__THE PROBLEM__
Copy out every line of the records where the string "pink" occurs.

Start of Block

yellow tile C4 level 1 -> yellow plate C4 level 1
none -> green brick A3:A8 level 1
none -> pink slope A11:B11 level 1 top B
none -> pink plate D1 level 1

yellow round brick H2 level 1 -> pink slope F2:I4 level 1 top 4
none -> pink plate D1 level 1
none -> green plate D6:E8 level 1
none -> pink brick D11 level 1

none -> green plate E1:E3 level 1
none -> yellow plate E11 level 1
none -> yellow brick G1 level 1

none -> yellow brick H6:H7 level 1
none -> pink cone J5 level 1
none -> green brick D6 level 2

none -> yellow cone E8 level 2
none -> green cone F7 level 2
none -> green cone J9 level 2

End of Block
Start of Block

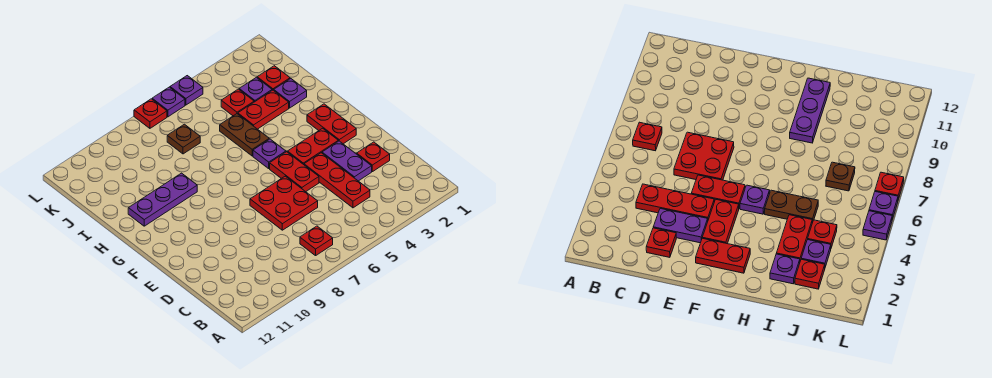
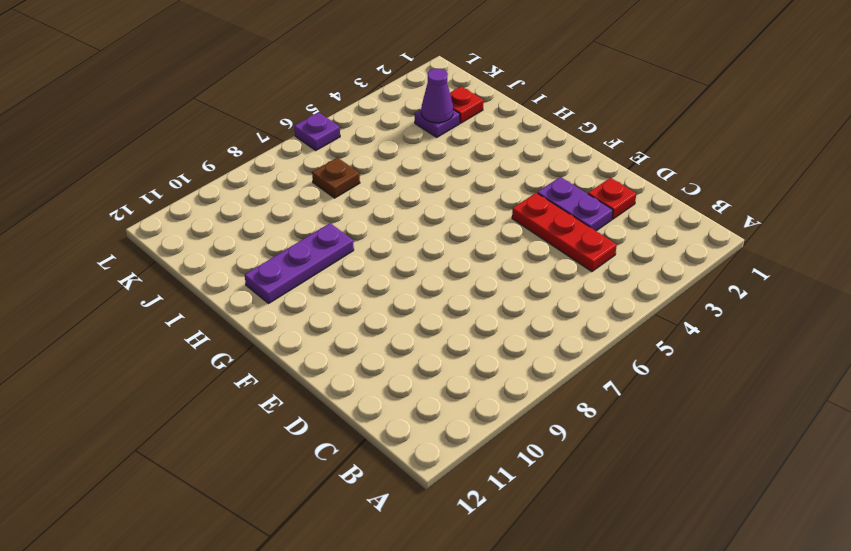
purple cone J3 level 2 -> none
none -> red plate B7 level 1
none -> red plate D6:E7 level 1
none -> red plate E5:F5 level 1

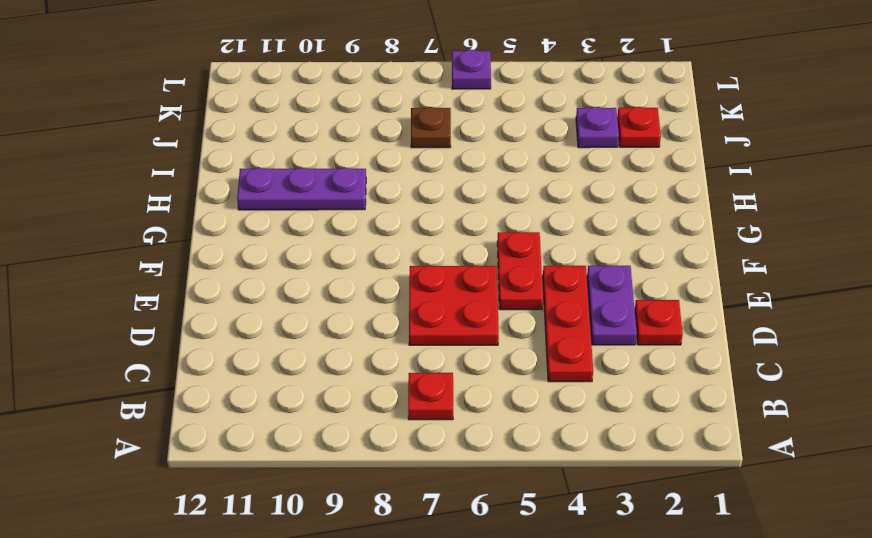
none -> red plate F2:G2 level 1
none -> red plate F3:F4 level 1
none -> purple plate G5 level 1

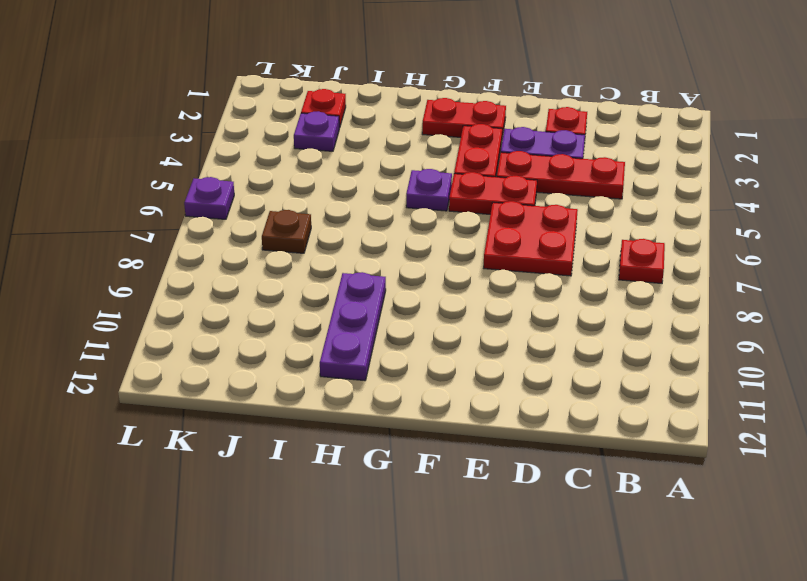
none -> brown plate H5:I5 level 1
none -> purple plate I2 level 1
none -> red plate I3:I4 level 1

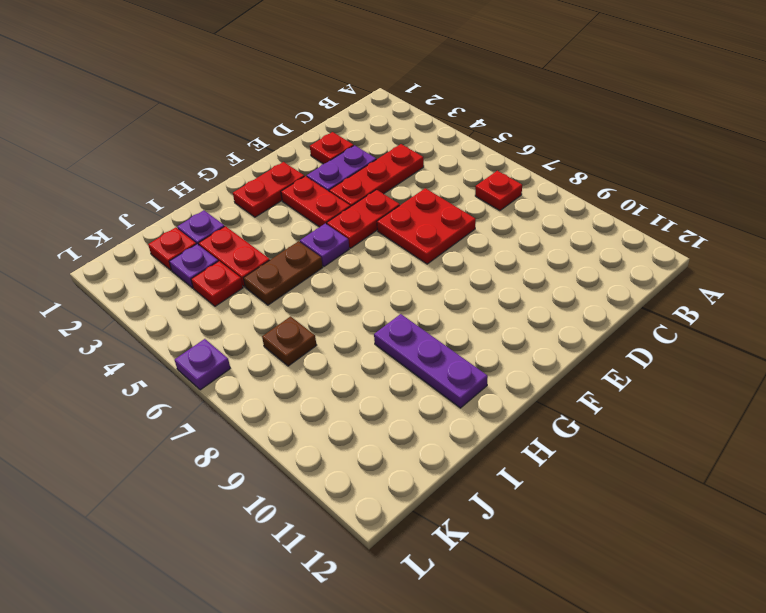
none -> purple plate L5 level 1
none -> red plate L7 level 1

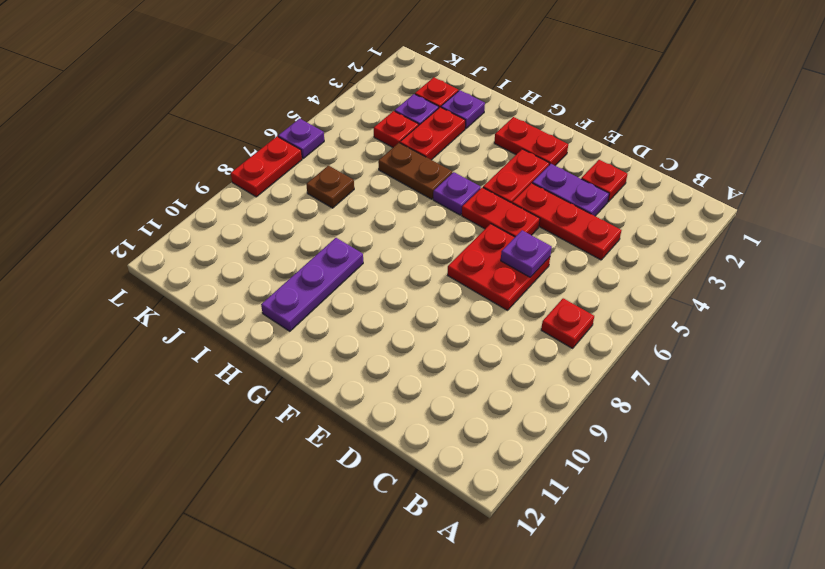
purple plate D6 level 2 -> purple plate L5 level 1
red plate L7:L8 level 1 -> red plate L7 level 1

End of Block

__RESULT BELOW__
none -> pink slope A11:B11 level 1 top B
none -> pink plate D1 level 1
yellow round brick H2 level 1 -> pink slope F2:I4 level 1 top 4
none -> pink plate D1 level 1
none -> pink brick D11 level 1
none -> pink cone J5 level 1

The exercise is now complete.